### GOAL OF THE EXERCISE
In the records below, repeat word for word only the lines starting at the one that contains "R4: 15k (AMP, AMP2) -> 15k (AMP2, IN)" and ending at the one that contains "C2: 2.2uF (plus", pictures excluded.
DATA PROVIDED START
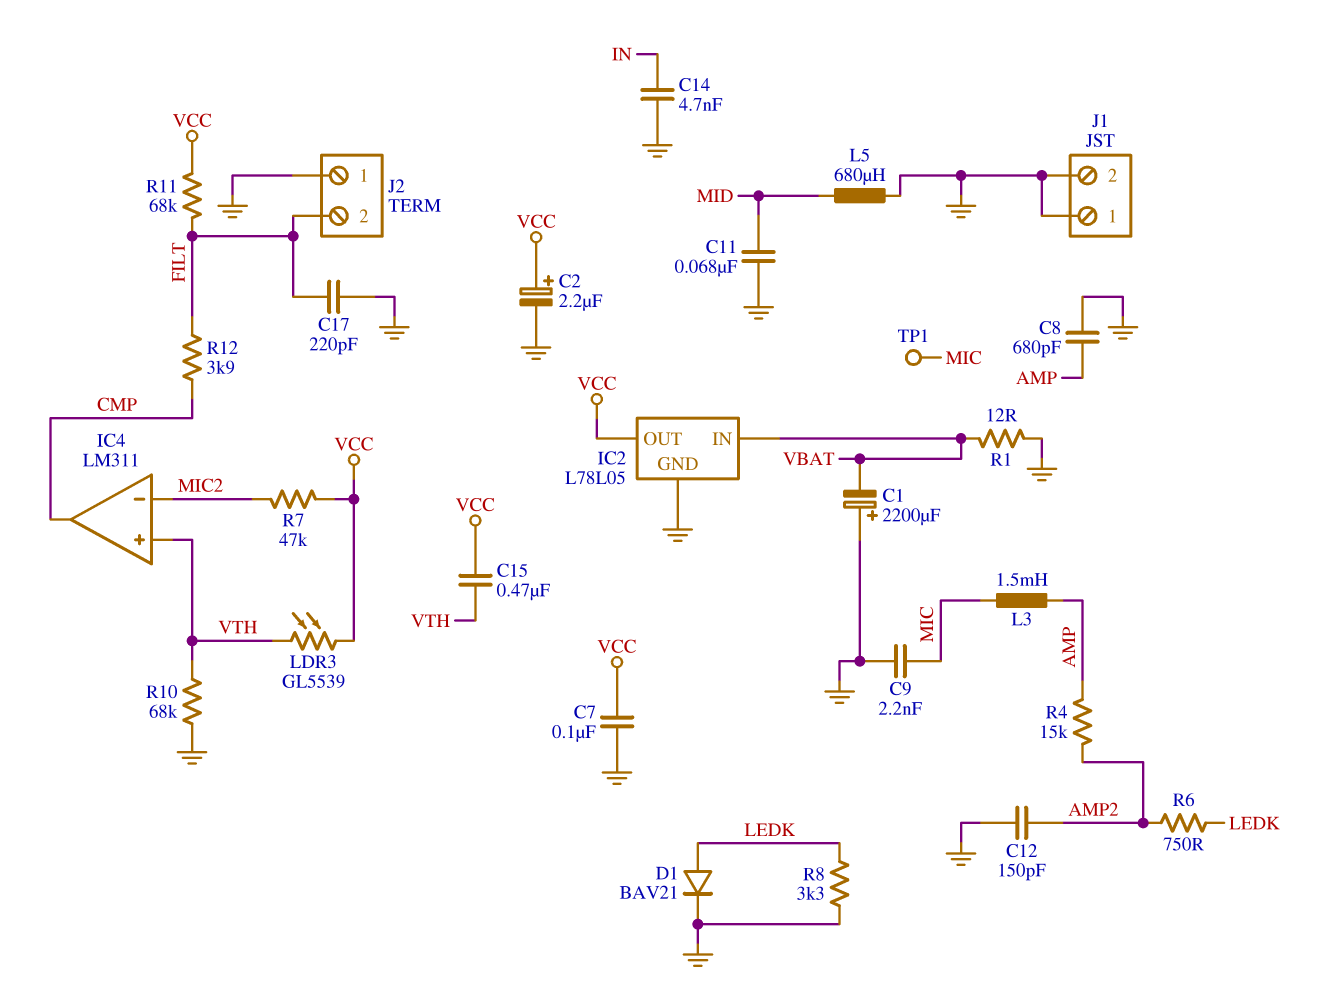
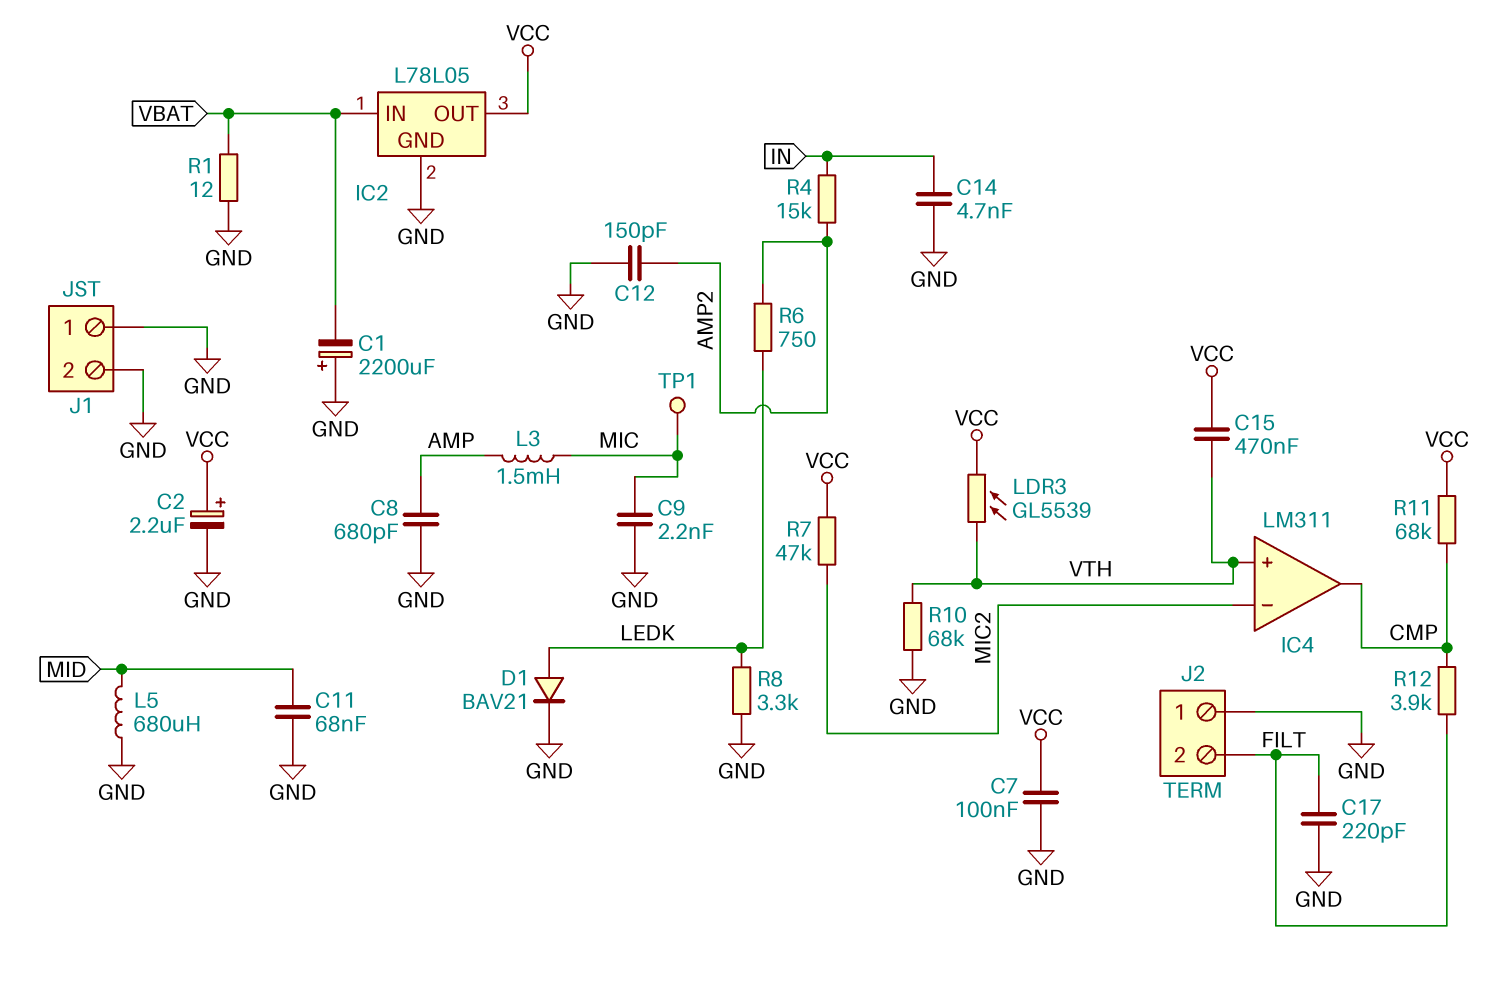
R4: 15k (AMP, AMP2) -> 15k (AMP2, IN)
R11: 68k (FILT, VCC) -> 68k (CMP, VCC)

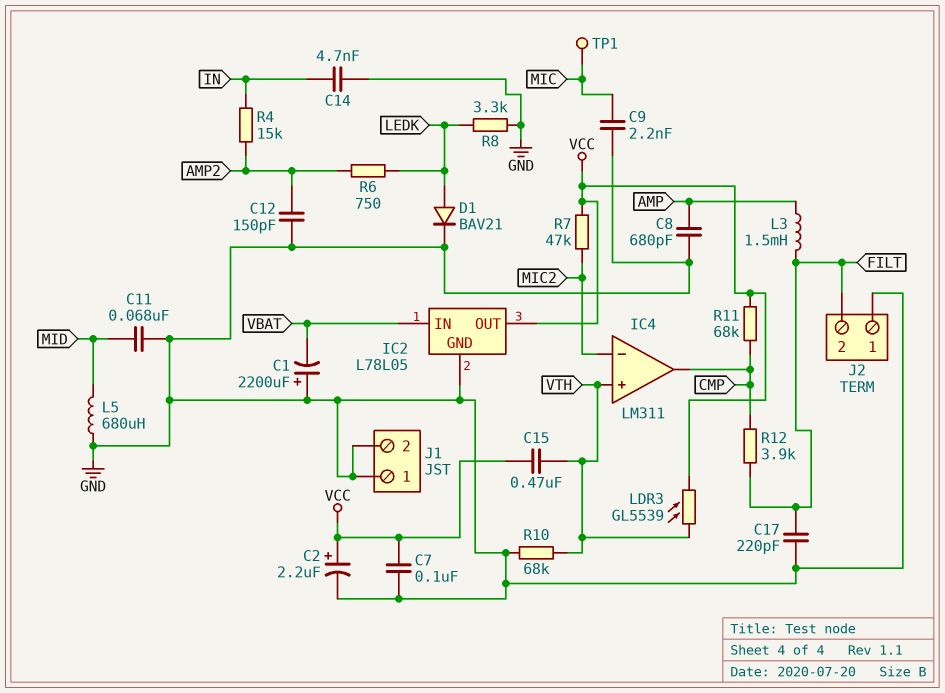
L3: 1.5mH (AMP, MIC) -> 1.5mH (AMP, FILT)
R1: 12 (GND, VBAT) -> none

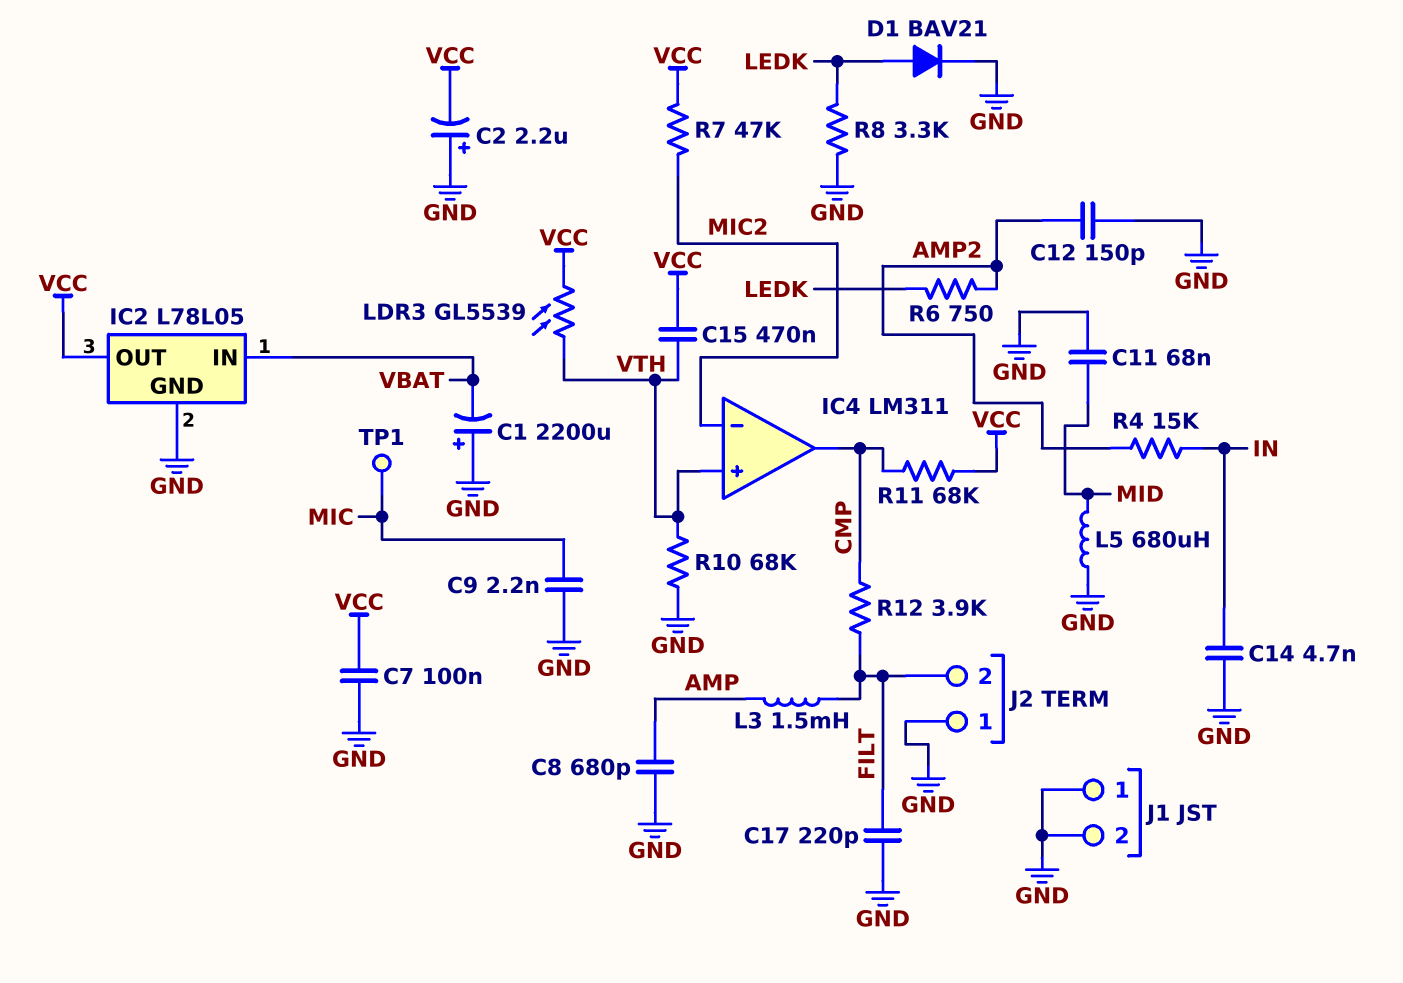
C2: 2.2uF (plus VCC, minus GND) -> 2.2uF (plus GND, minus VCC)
DATA PROVIDED END
DATA PROVIDED START
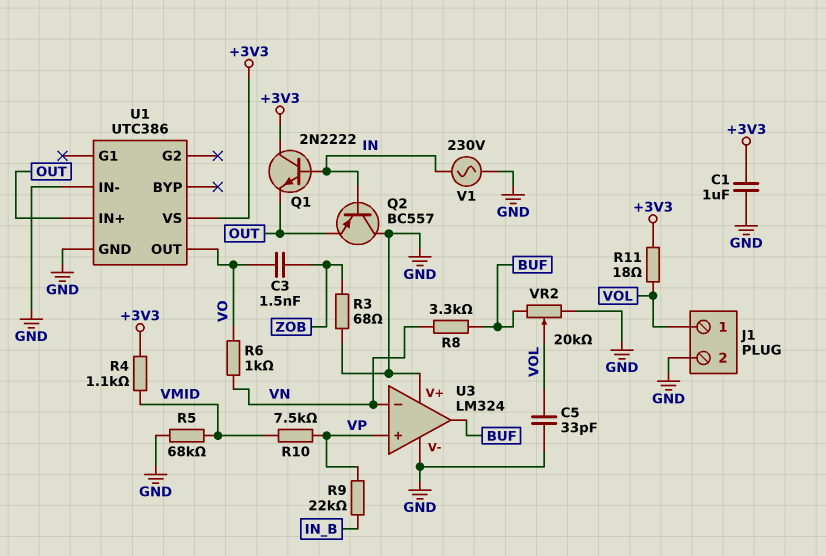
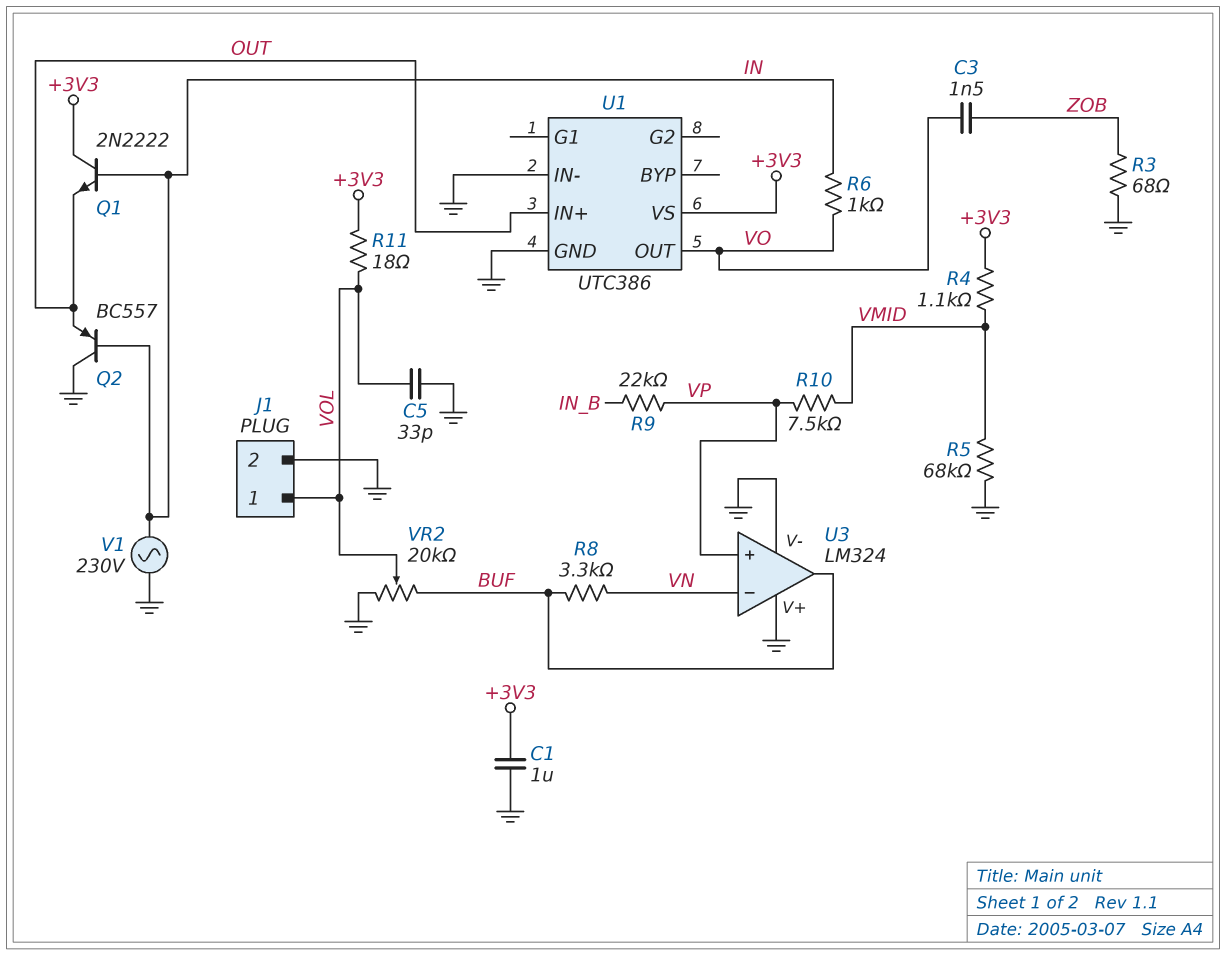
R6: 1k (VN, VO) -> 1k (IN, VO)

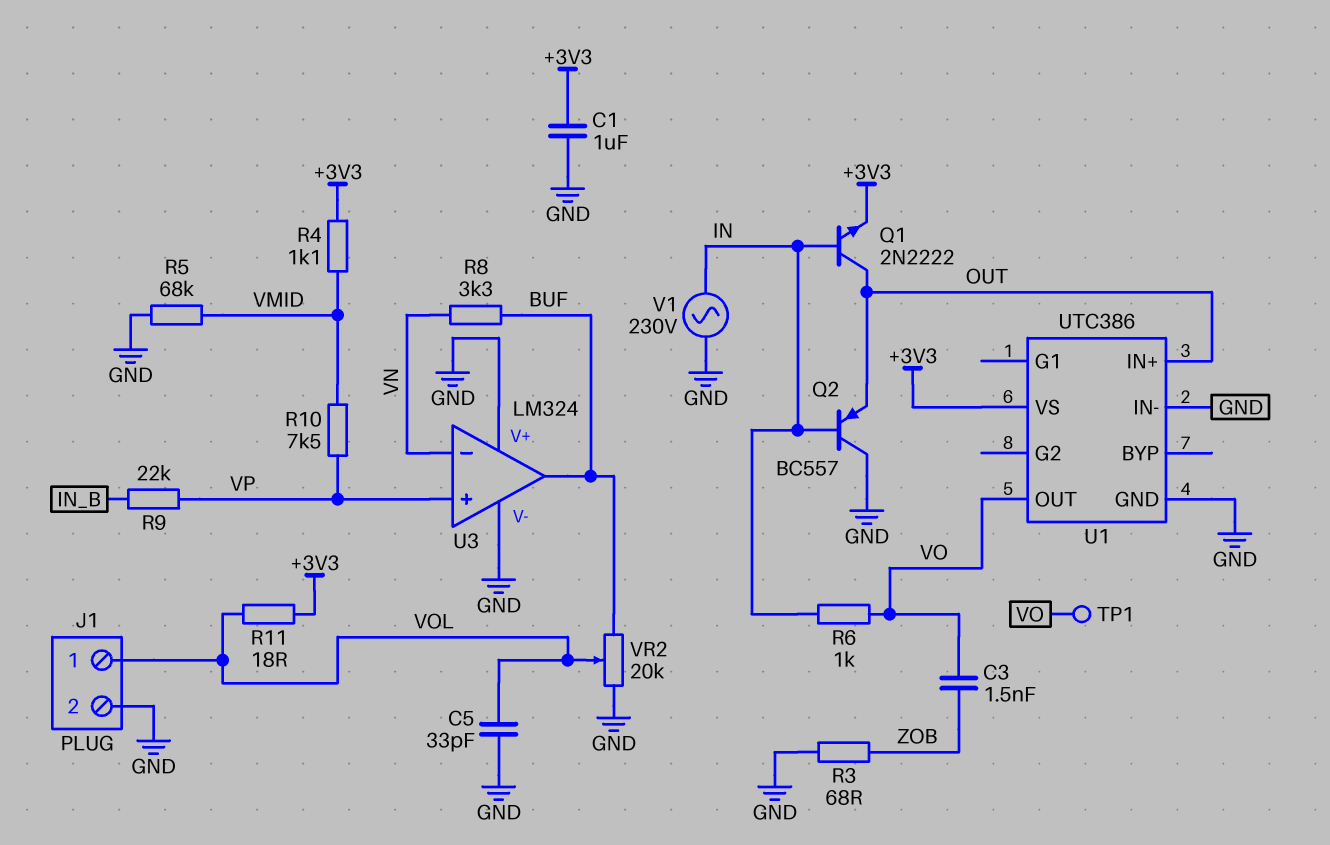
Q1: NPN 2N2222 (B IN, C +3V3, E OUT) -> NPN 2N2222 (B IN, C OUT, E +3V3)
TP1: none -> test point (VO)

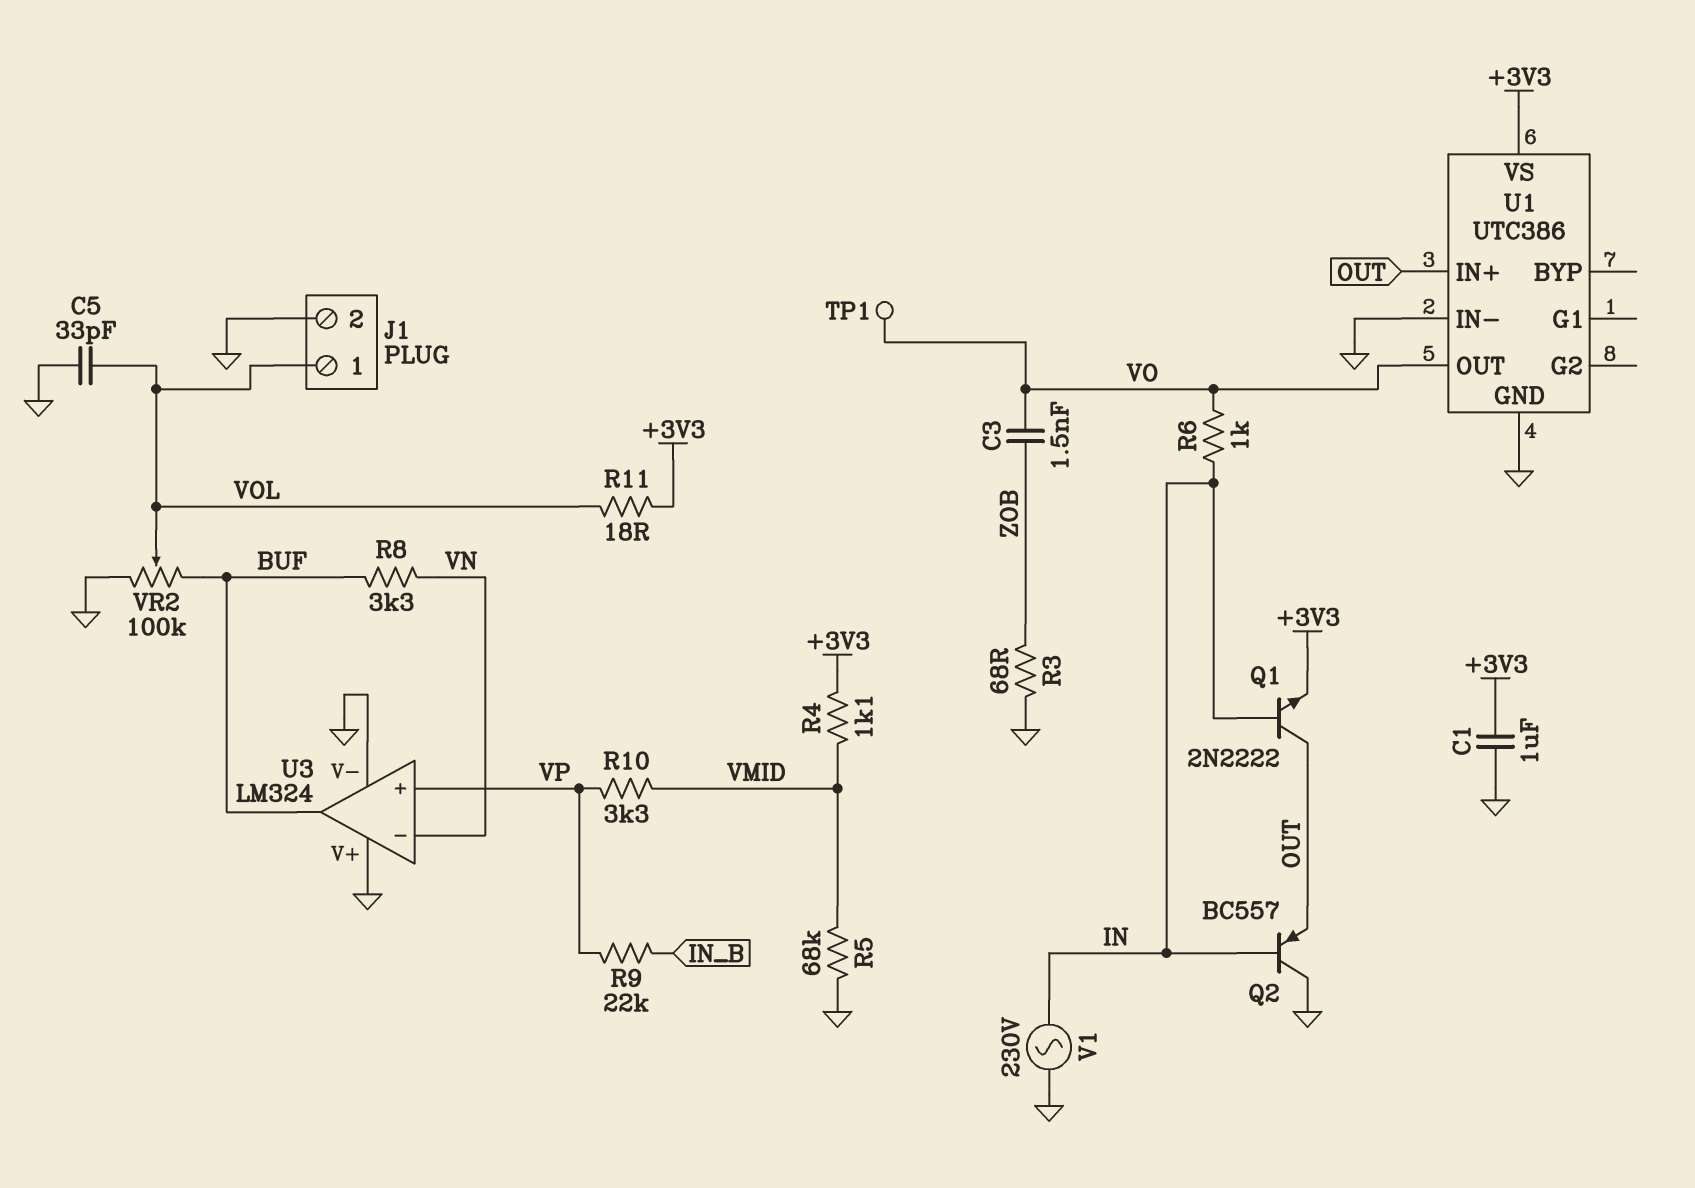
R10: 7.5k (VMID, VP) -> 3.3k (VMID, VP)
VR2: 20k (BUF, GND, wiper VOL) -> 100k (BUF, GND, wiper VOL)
DATA PROVIDED END
### WRITTEN ANSWER
R4: 15k (AMP, AMP2) -> 15k (AMP2, IN)
R11: 68k (FILT, VCC) -> 68k (CMP, VCC)

L3: 1.5mH (AMP, MIC) -> 1.5mH (AMP, FILT)
R1: 12 (GND, VBAT) -> none

C2: 2.2uF (plus VCC, minus GND) -> 2.2uF (plus GND, minus VCC)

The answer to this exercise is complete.